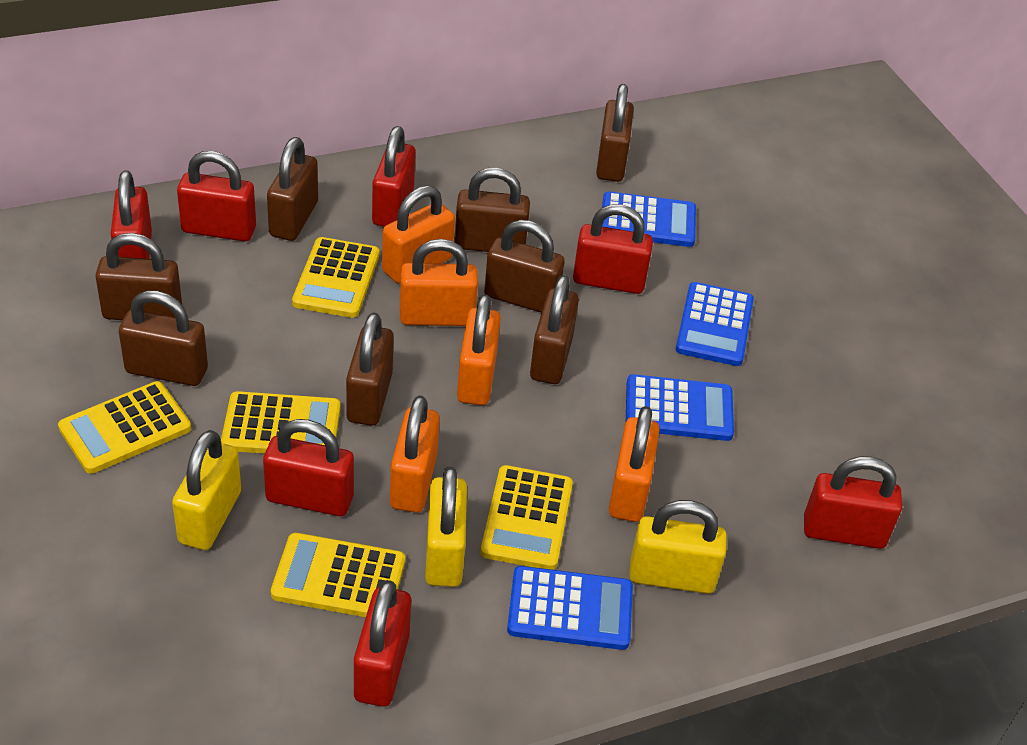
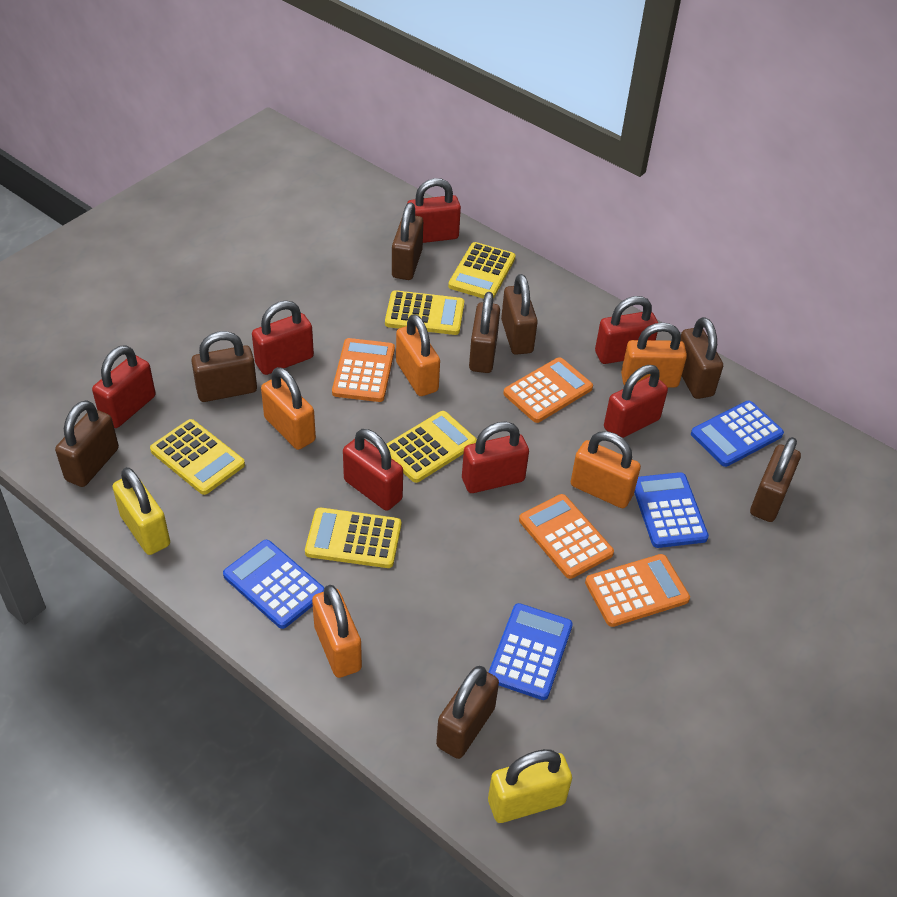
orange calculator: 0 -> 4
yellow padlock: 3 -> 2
* * *
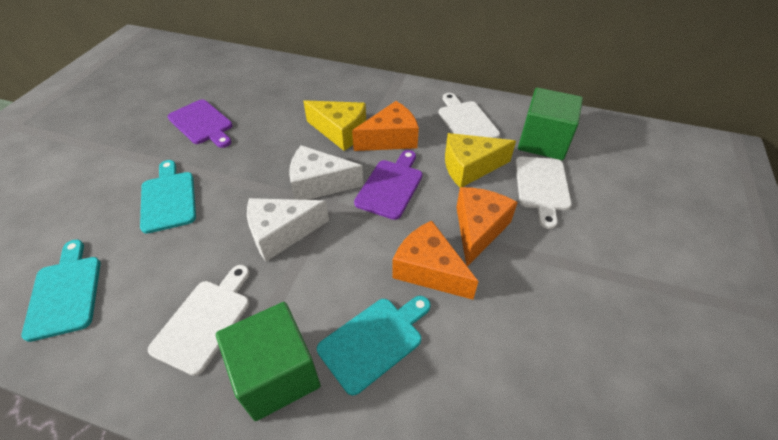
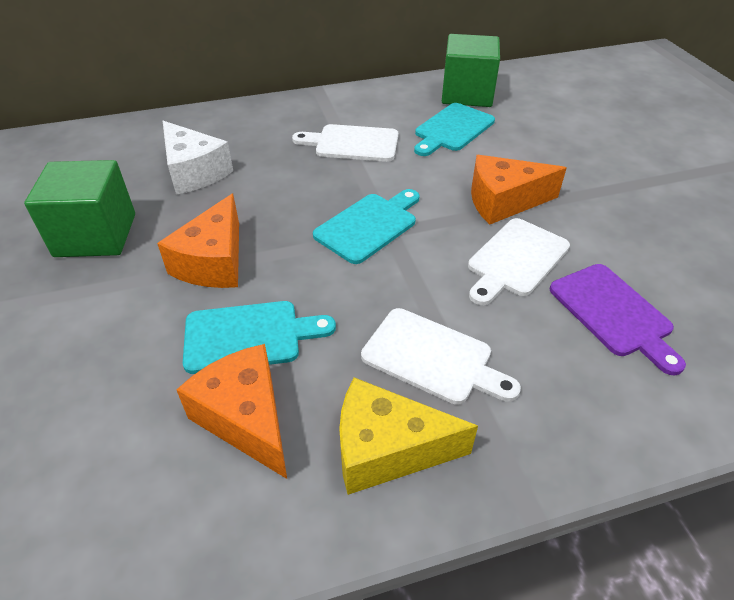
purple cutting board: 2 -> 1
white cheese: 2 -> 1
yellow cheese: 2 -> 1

## PROBLEM DETAILS:
From the listing above, repeat exactly the lines starting at the line that includes "purple cutting board: 2 -> 1" and ending at the line that includes "yellow cheese: 2 -> 1", with nothing outside that span.

## RESULT FOR THIS EXERCISE:
purple cutting board: 2 -> 1
white cheese: 2 -> 1
yellow cheese: 2 -> 1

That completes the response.